> **PROBLEM**
Copy each line in the data below that contains the word "yellow".

> **DATA LISTING**
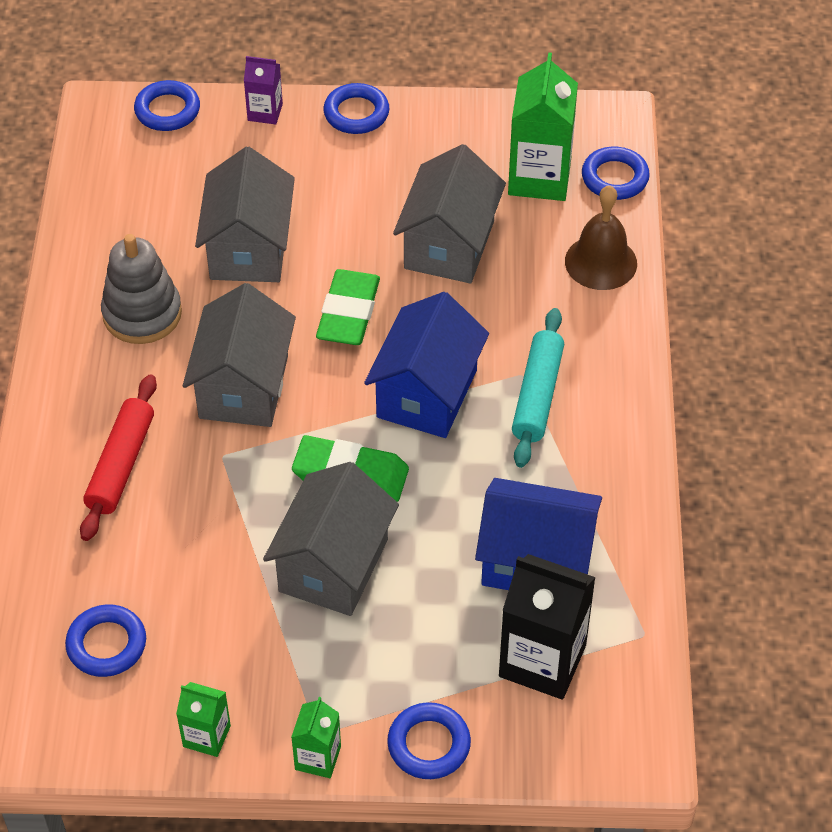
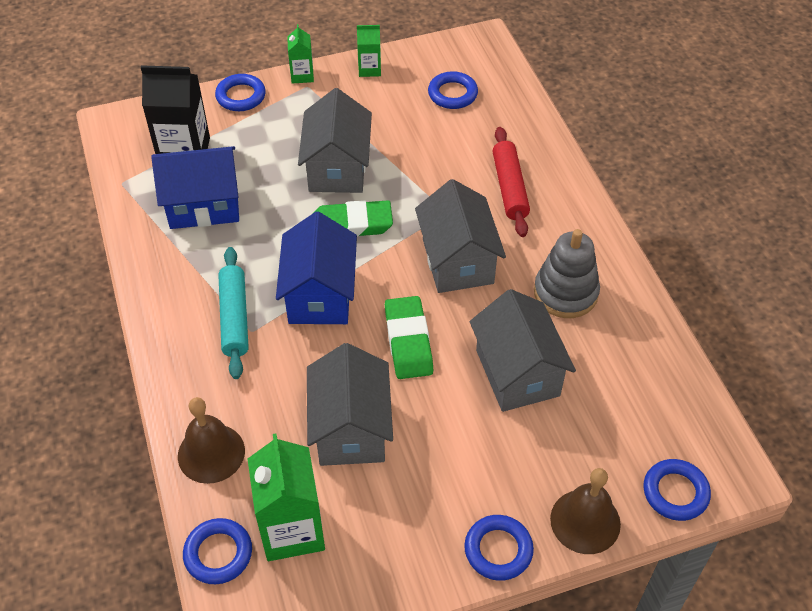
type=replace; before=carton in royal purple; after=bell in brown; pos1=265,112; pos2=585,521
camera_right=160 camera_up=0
* * *
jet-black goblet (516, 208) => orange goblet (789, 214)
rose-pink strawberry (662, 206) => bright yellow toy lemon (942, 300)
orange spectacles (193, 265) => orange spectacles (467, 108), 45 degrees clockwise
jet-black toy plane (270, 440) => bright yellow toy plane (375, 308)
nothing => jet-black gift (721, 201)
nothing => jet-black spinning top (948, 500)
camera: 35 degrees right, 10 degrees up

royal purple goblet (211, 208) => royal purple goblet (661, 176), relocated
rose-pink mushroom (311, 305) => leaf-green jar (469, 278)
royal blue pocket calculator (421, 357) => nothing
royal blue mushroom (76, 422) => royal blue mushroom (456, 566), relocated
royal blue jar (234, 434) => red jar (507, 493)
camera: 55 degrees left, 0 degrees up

> **EXERCISE OUTPUT**
rose-pink strawberry (662, 206) => bright yellow toy lemon (942, 300)
jet-black toy plane (270, 440) => bright yellow toy plane (375, 308)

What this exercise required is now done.